DIRECTION: Identify, in the records below, every line where the string "Return" appears, and copy each such line.

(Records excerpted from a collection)
________
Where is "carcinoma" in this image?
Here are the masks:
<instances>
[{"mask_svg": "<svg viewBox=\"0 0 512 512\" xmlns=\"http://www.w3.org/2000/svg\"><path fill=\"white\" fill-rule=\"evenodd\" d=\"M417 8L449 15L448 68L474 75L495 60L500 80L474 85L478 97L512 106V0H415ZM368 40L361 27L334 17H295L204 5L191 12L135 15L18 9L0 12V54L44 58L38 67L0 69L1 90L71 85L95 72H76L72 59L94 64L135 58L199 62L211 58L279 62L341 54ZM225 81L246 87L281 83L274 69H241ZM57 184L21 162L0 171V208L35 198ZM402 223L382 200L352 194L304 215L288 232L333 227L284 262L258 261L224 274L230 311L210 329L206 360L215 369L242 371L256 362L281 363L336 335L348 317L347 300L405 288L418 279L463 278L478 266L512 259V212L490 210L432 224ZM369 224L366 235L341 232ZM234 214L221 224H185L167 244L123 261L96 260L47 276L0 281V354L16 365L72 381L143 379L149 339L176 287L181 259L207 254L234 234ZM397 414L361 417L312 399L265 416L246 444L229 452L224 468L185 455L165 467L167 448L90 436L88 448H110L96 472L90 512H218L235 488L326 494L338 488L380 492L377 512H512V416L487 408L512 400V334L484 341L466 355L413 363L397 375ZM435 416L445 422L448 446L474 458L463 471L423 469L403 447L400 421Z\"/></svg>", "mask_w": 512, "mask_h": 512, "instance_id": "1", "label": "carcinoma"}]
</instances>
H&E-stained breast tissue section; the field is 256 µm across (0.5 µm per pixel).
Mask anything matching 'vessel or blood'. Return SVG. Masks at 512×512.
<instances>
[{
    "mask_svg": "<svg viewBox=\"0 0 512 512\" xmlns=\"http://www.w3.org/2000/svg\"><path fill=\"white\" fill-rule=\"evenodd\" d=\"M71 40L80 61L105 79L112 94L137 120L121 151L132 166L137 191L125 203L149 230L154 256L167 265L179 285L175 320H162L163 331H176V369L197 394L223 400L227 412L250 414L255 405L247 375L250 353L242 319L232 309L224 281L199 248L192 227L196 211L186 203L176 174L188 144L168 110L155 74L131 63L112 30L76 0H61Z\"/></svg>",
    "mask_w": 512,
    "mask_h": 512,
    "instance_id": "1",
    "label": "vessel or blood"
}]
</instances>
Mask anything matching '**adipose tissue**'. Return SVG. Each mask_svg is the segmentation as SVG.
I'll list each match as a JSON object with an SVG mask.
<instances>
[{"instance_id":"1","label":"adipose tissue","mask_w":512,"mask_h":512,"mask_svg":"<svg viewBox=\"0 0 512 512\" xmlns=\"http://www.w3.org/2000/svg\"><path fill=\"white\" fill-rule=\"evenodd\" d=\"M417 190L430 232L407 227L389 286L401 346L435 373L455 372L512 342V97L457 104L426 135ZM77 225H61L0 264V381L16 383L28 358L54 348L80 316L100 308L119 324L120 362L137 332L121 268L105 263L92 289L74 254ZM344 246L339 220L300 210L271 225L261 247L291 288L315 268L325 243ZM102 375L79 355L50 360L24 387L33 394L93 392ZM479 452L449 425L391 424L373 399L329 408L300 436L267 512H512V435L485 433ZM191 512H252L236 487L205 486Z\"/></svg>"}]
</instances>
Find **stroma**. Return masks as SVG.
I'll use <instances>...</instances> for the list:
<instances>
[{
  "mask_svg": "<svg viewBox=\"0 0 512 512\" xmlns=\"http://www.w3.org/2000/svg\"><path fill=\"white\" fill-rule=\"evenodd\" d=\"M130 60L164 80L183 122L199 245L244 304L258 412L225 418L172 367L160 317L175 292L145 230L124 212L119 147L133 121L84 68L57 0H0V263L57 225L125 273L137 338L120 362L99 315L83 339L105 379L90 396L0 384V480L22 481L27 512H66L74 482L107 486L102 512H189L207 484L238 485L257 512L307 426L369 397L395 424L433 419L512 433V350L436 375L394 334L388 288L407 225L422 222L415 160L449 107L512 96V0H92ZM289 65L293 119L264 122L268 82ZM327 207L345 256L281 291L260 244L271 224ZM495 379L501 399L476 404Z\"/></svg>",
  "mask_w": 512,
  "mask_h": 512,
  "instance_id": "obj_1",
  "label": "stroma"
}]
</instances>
________
EXERCISE OUTPUT:
Mask anything matching 'vessel or blood'. Return SVG. Masks at 512×512.
Mask anything matching '**adipose tissue**'. Return SVG. Each mask_svg is the segmentation as SVG.
Find **stroma**. Return masks as SVG.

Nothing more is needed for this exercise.